Stored data:
◆ ◆ ◆

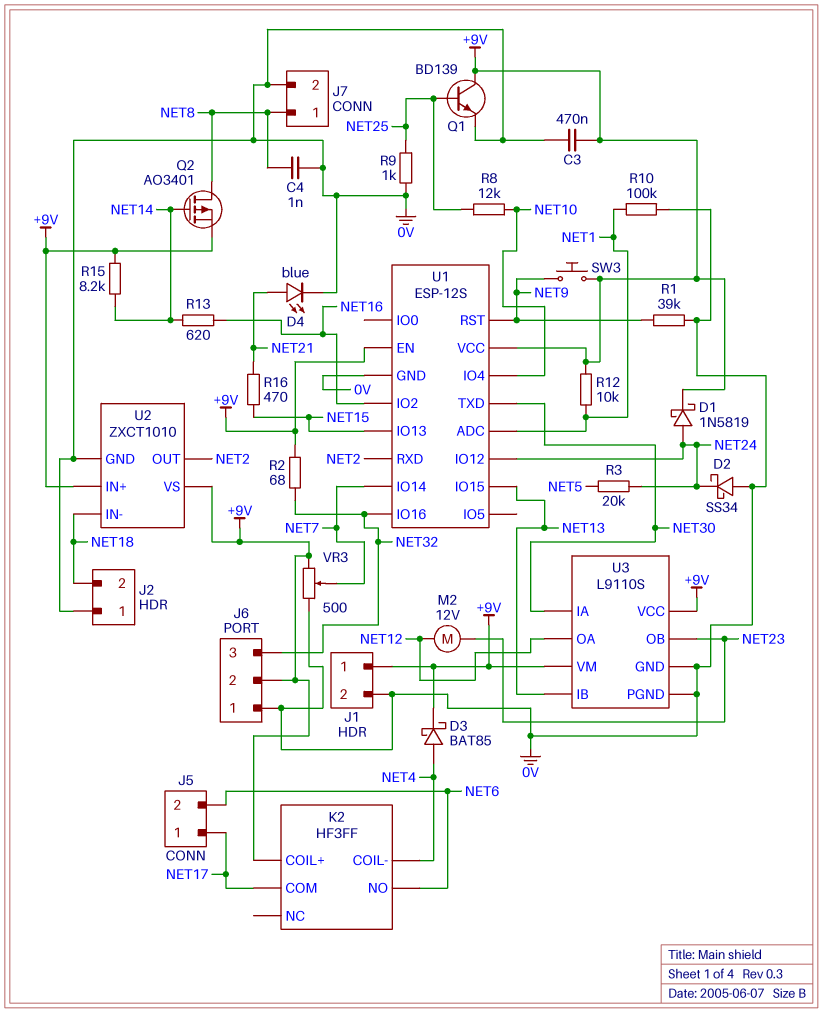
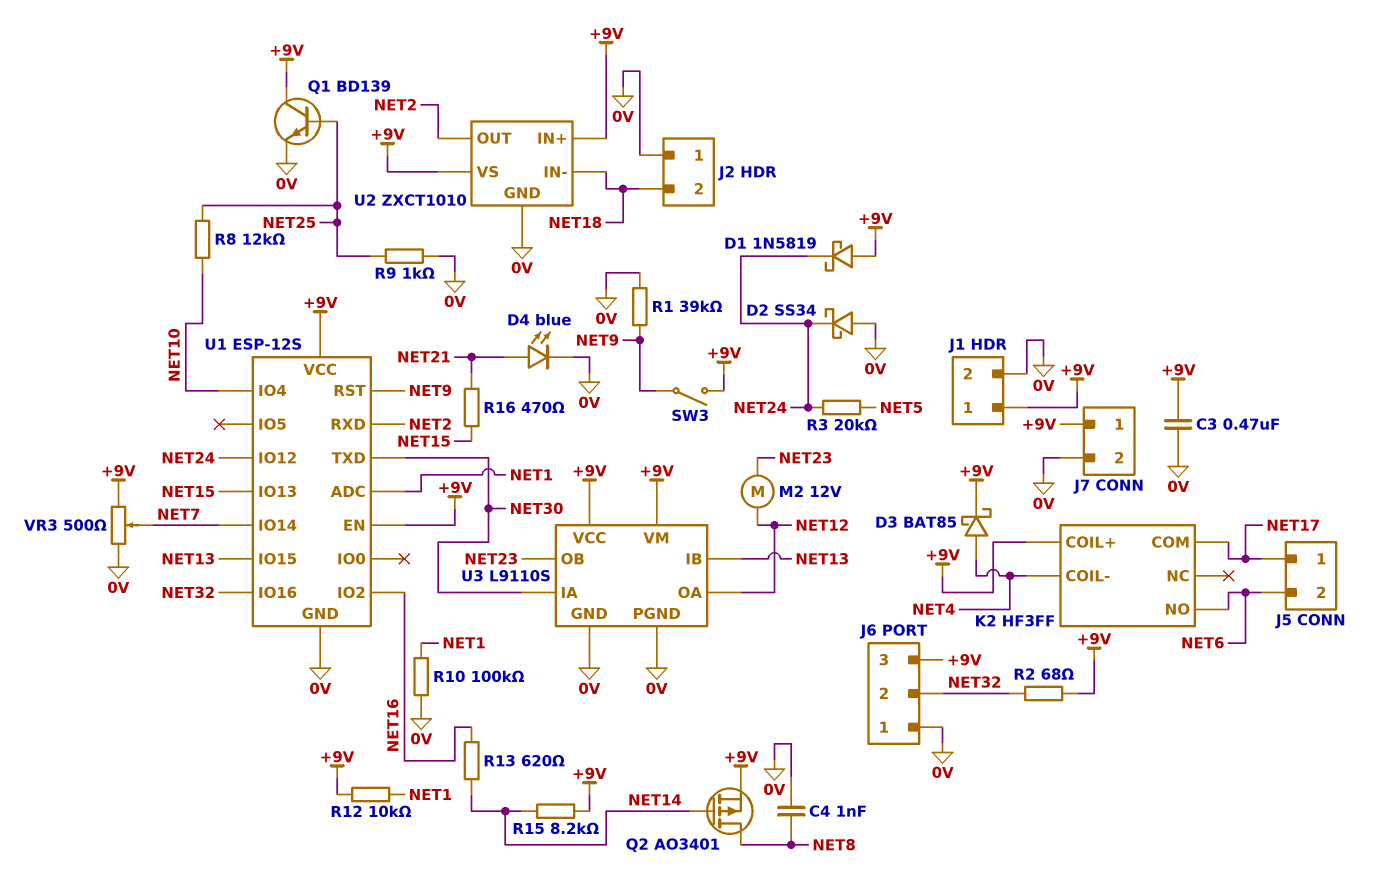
D1: schottky 1N5819 (A NET24, K +9V) -> schottky 1N5819 (A +9V, K NET24)
J6 pin 2: +9V -> NET32
J6 pin 3: NET32 -> +9V
J7 pin 1: NET8 -> +9V
SW3: button (+9V, NET9) -> switch (+9V, NET9)

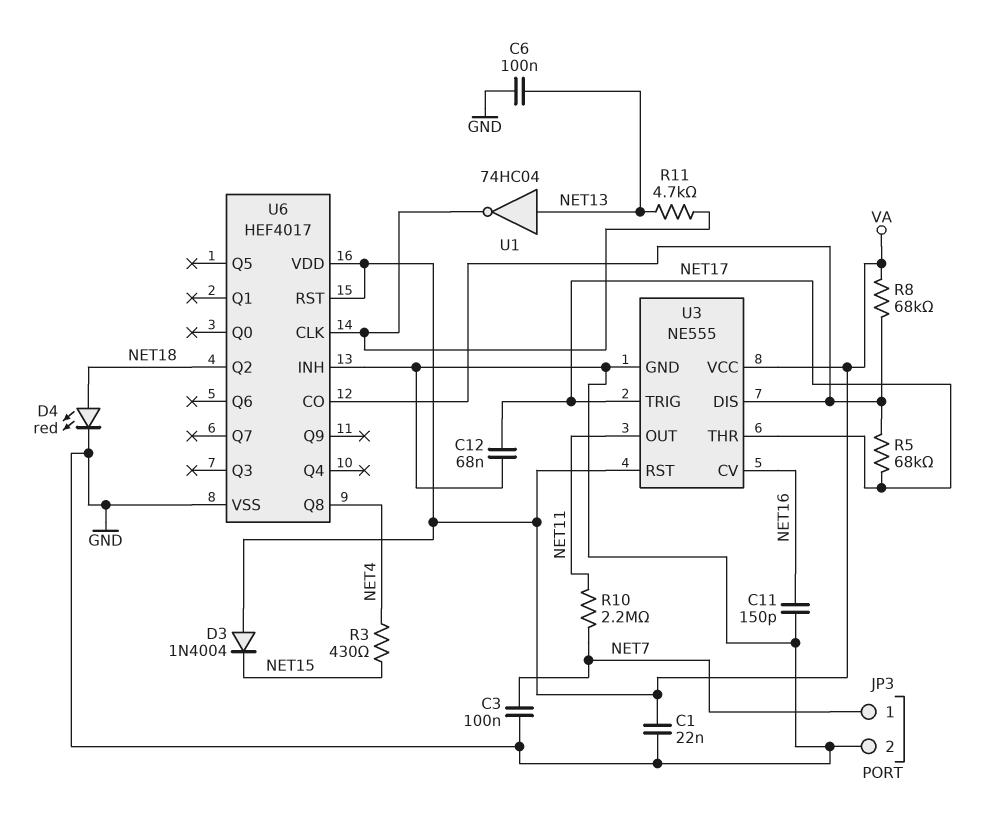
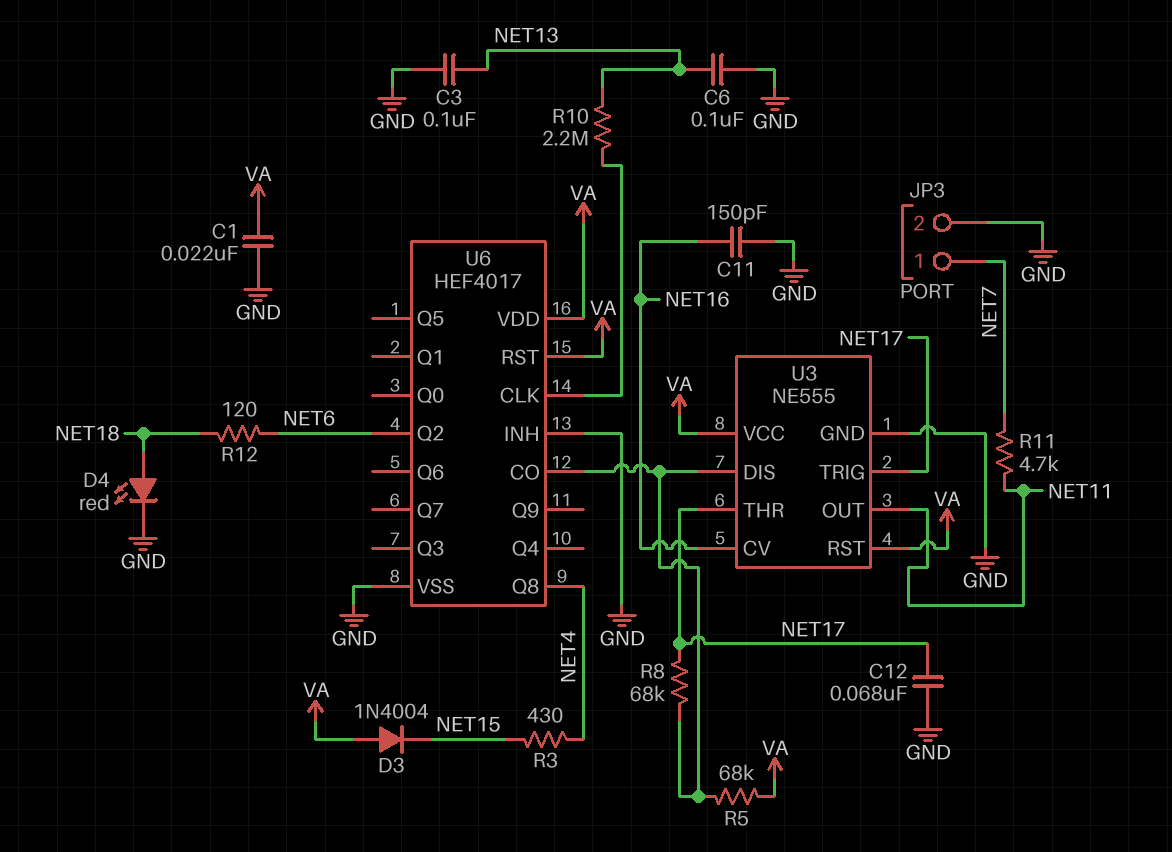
C3: 100nF (GND, NET7) -> 100nF (GND, NET13)
R5: 68k (NET17, U3/DIS) -> 68k (U3/DIS, VA)
R8: 68k (U3/DIS, VA) -> 68k (NET17, U3/DIS)
R10: 2.2M (NET7, NET11) -> 2.2M (NET13, U6/CLK)
R11: 4.7k (NET13, U6/CLK) -> 4.7k (NET7, NET11)
R12: none -> 120 (NET6, NET18)
U1: NOT 74HC04 (in NET13, out U6/CLK) -> none
U6 pin Q2: NET18 -> NET6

◆ ◆ ◆

Requirement: After finding the line that contains "R10: 2.2M (NET7, NET11)" in the records above, copy that line and each one after it exactly, through the final line.

Answer section:
R10: 2.2M (NET7, NET11) -> 2.2M (NET13, U6/CLK)
R11: 4.7k (NET13, U6/CLK) -> 4.7k (NET7, NET11)
R12: none -> 120 (NET6, NET18)
U1: NOT 74HC04 (in NET13, out U6/CLK) -> none
U6 pin Q2: NET18 -> NET6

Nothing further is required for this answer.